Repeat the lines below exactly as they appear, but leave out the images.

Source material:
◇ ◇ ◇ ◇

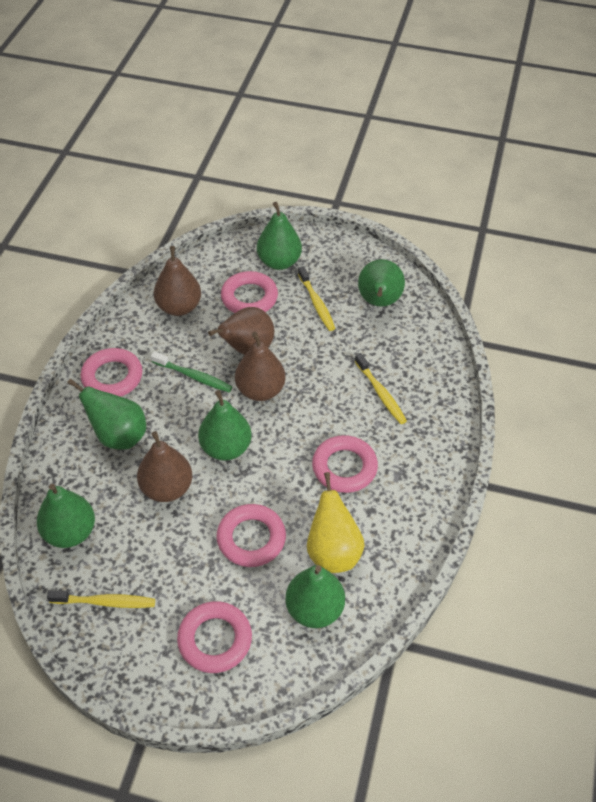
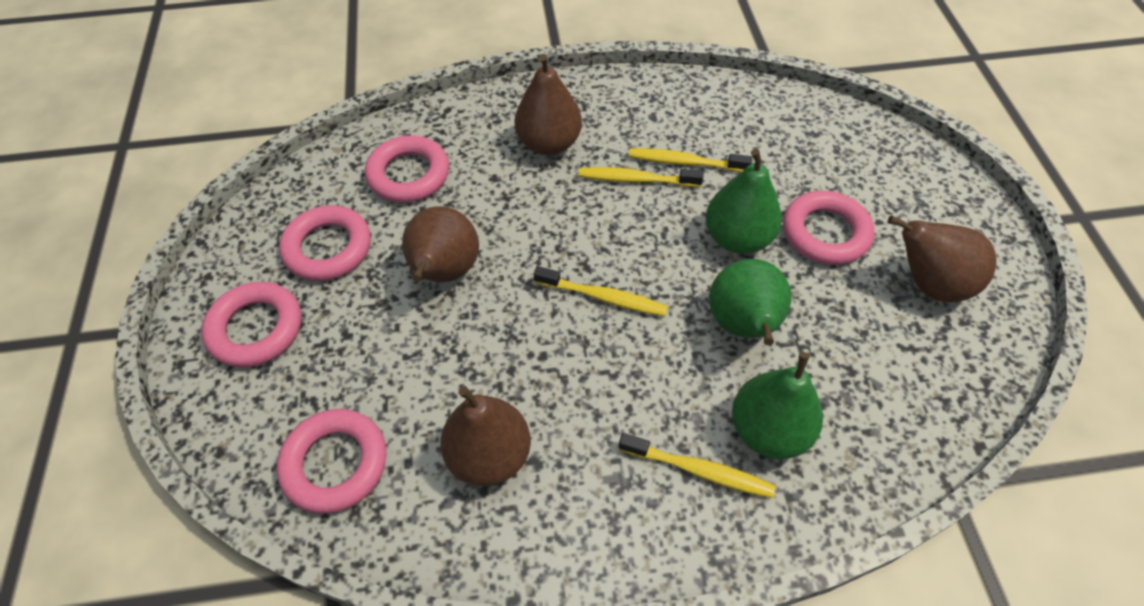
green pear: 6 -> 3
green toothbrush: 1 -> 0
yellow pear: 1 -> 0
yellow toothbrush: 3 -> 4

◇ ◇ ◇ ◇

Exercise solution:
green pear: 6 -> 3
green toothbrush: 1 -> 0
yellow pear: 1 -> 0
yellow toothbrush: 3 -> 4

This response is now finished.